#### YOUR OBJECTIVE
Verbatim copy without pictures. Please print every entry as it stands.

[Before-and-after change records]
━━━━━━━━

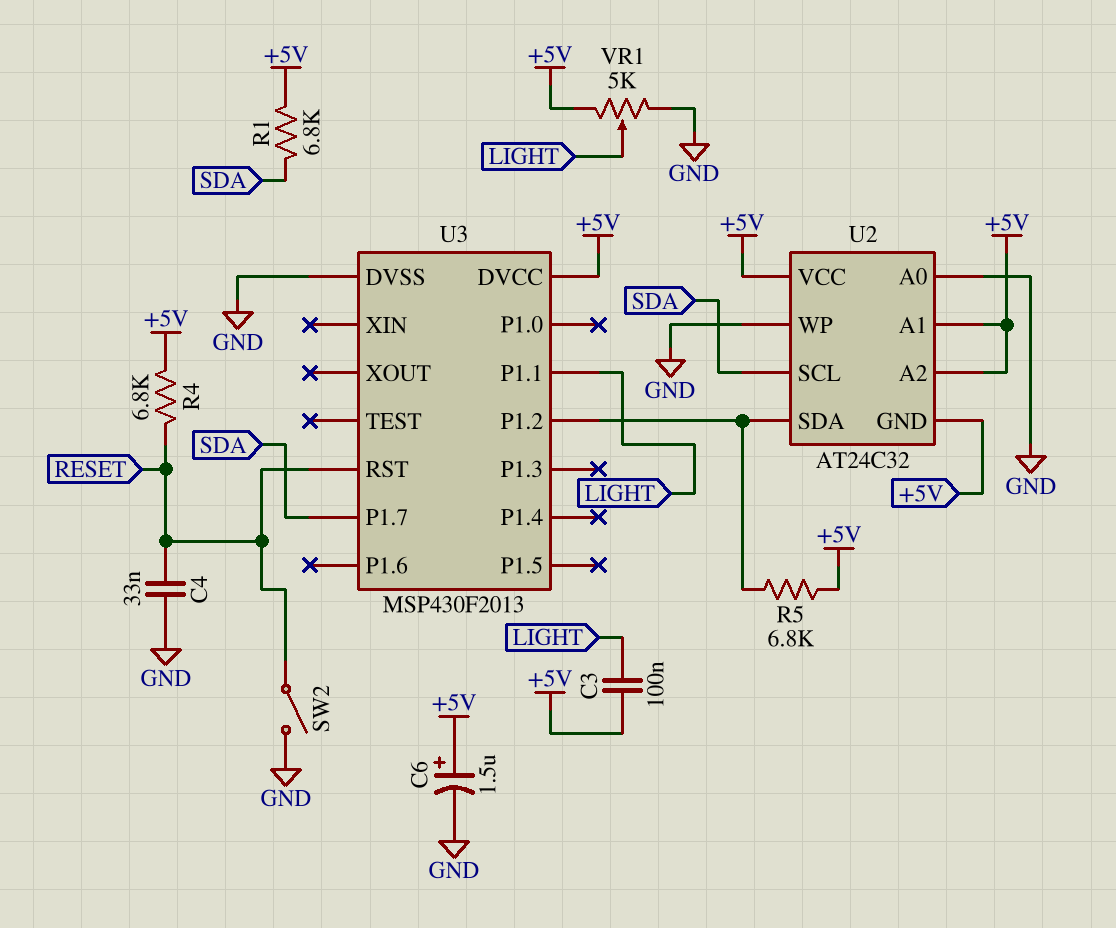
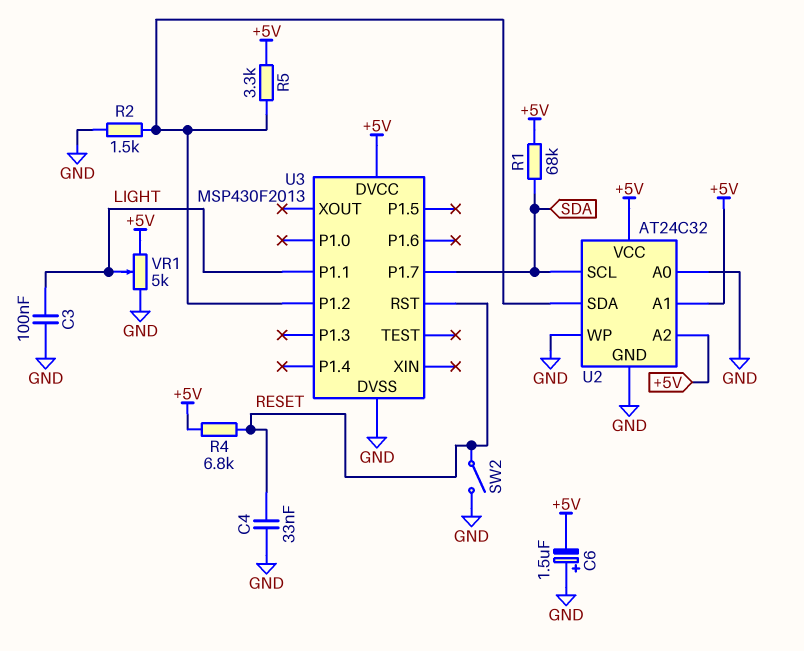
C3: 100nF (+5V, LIGHT) -> 100nF (GND, LIGHT)
C6: 1.5uF (plus +5V, minus GND) -> 1.5uF (plus GND, minus +5V)
R1: 6.8k (+5V, SDA) -> 68k (+5V, SDA)
R2: none -> 1.5k (GND, U2/SDA)
R5: 6.8k (+5V, U2/SDA) -> 3.3k (+5V, U2/SDA)
U2 pin GND: +5V -> GND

━━━━━━━━

#### RESPONSE AREA
C3: 100nF (+5V, LIGHT) -> 100nF (GND, LIGHT)
C6: 1.5uF (plus +5V, minus GND) -> 1.5uF (plus GND, minus +5V)
R1: 6.8k (+5V, SDA) -> 68k (+5V, SDA)
R2: none -> 1.5k (GND, U2/SDA)
R5: 6.8k (+5V, U2/SDA) -> 3.3k (+5V, U2/SDA)
U2 pin GND: +5V -> GND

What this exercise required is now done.